Exercise directions:
Using the records below, quote only the span that opens with the line containing "change=repainted; old=serving bowl/teal;" and closes with the line containing "change=rotated; old=table fork/bright", exactly and inclusively.

(Collection entries)
----

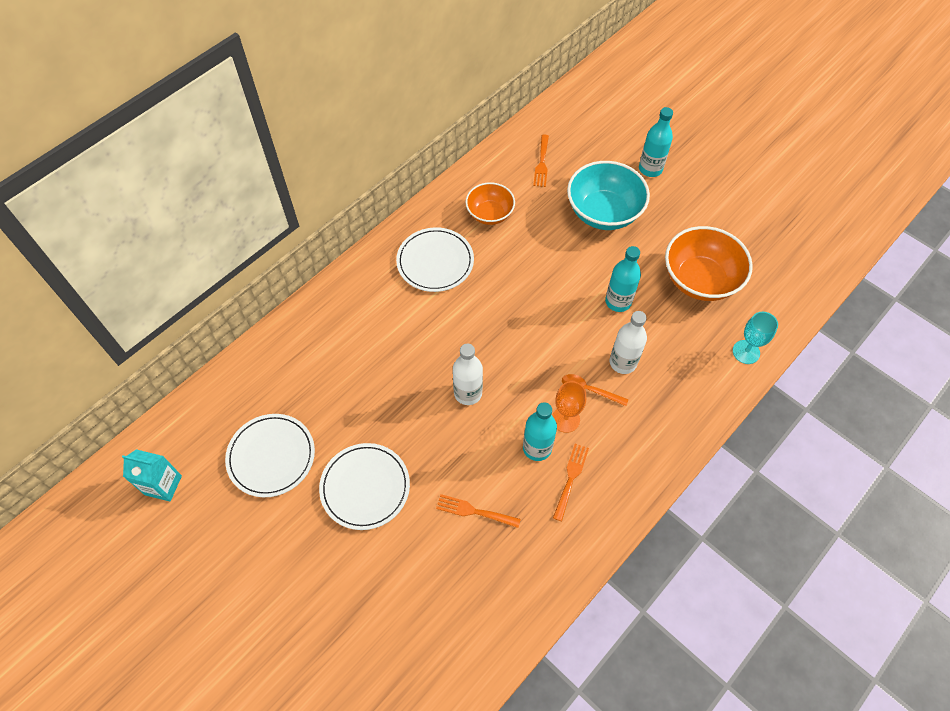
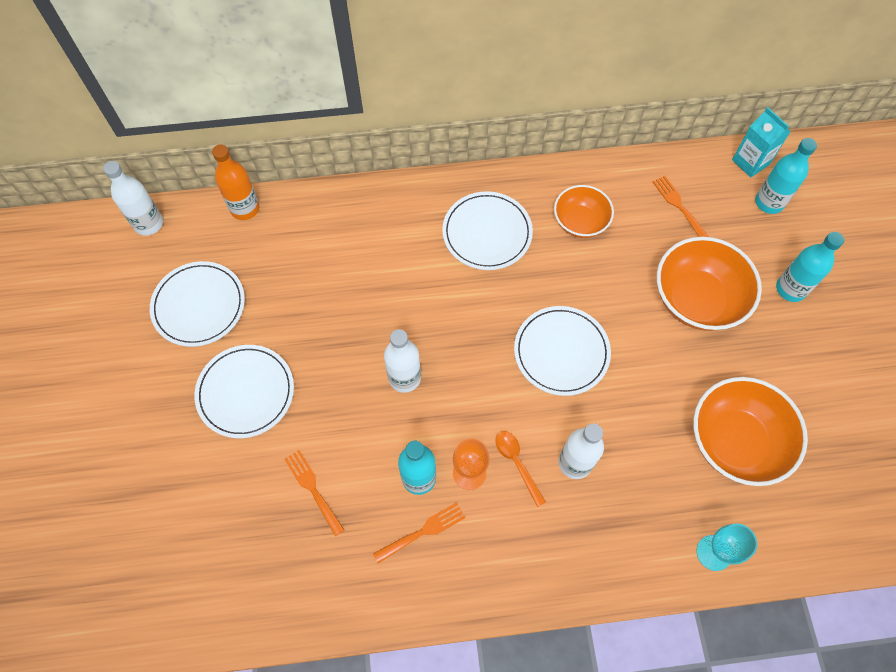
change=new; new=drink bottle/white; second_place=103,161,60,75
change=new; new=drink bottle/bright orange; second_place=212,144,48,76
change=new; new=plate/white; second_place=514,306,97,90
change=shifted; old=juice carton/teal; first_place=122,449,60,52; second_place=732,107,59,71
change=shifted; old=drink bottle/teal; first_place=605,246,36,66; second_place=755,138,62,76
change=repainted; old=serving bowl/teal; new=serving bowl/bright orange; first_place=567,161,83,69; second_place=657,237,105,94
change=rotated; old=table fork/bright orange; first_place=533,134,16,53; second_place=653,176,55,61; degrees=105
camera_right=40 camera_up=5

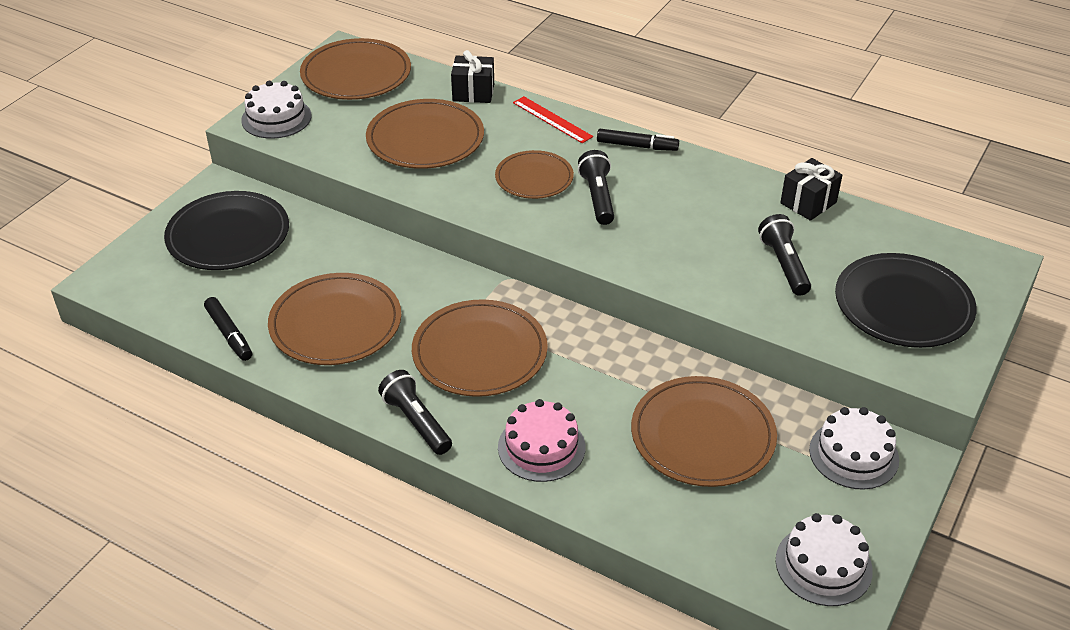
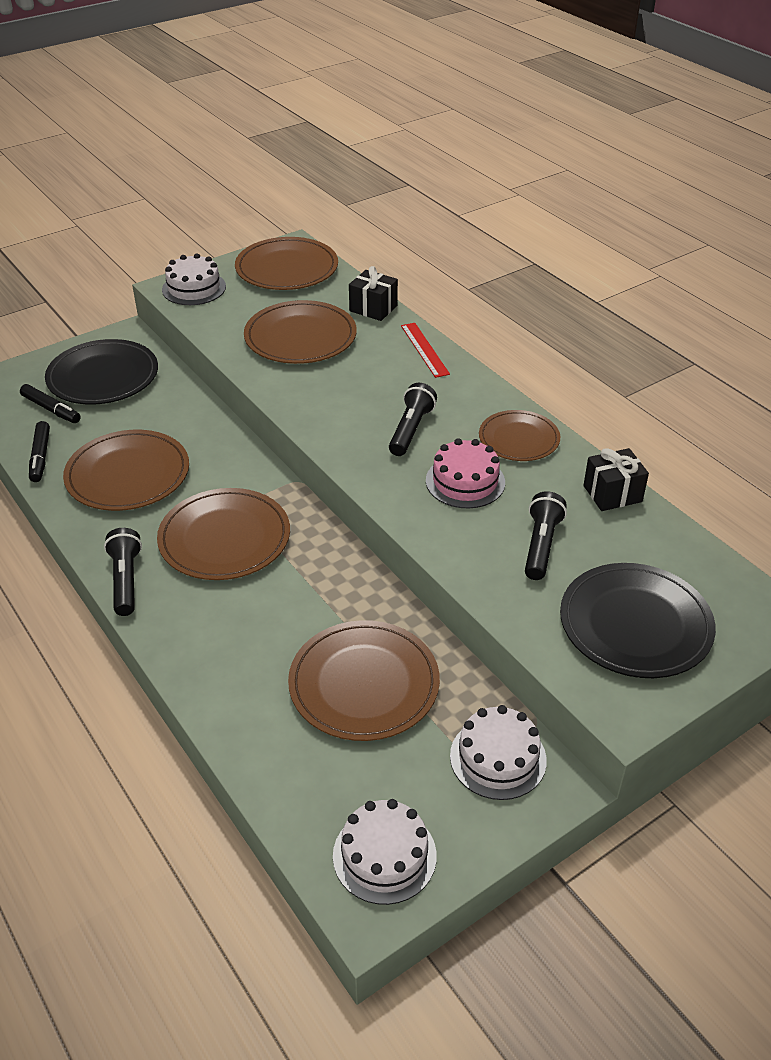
change=shifted; old=plate/dark brown; first_place=495,150,79,49; second_place=479,410,81,51
change=shifted; old=cake/rose-pink; first_place=498,399,87,83; second_place=426,438,79,70
change=shifted; old=felt pen/ebony; first_place=597,129,82,22; second_place=20,384,61,39
camera_right=25 camera_up=0

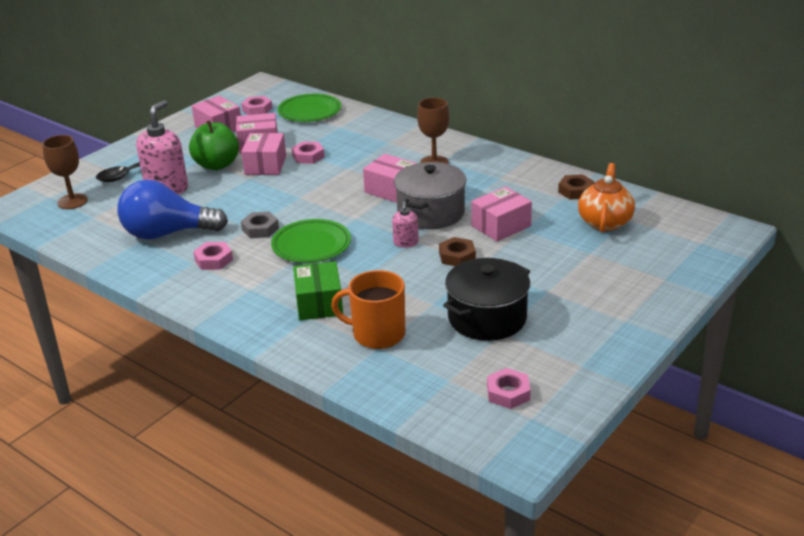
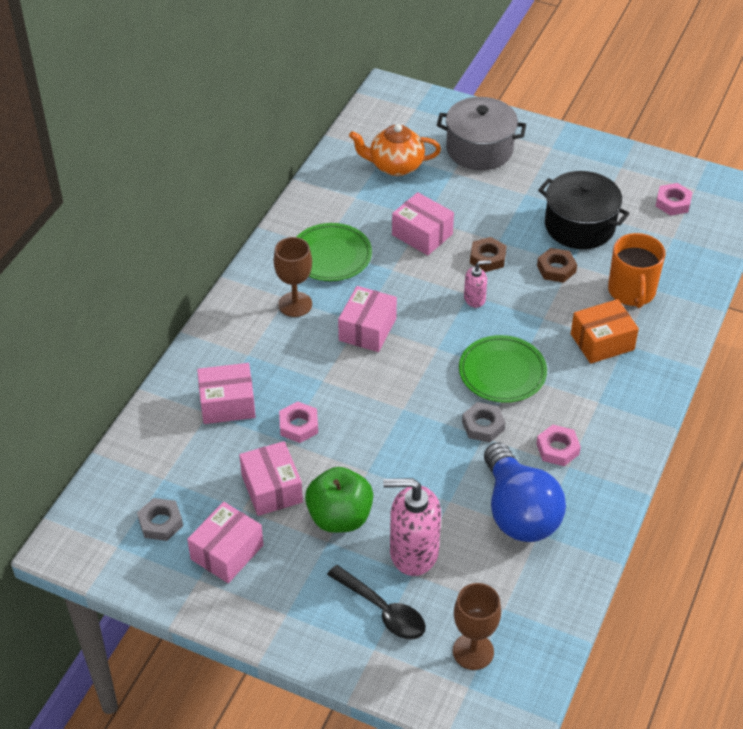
change=shifted; old=parcel/rose-pink; first_place=241,133,45,42; second_place=197,363,59,61
change=shifted; old=plate/emerald; first_place=278,94,63,28; second_place=297,223,75,58
change=shifted; old=pot/grey; first_place=394,162,72,67; second_place=437,97,89,73
change=shifted; old=hexagon nut/dark brown; first_place=558,174,36,26; second_place=537,248,40,35
change=repainted; old=hexagon nut/rose-pink; new=hexagon nut/grey; first_place=241,96,31,19; second_place=137,498,46,43
change=repainted; old=parcel/emerald; new=parcel/bright orange; first_place=293,261,50,59; second_place=571,299,68,65
camera_right=-105 camera_up=15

----

Task solution:
change=repainted; old=serving bowl/teal; new=serving bowl/bright orange; first_place=567,161,83,69; second_place=657,237,105,94
change=rotated; old=table fork/bright orange; first_place=533,134,16,53; second_place=653,176,55,61; degrees=105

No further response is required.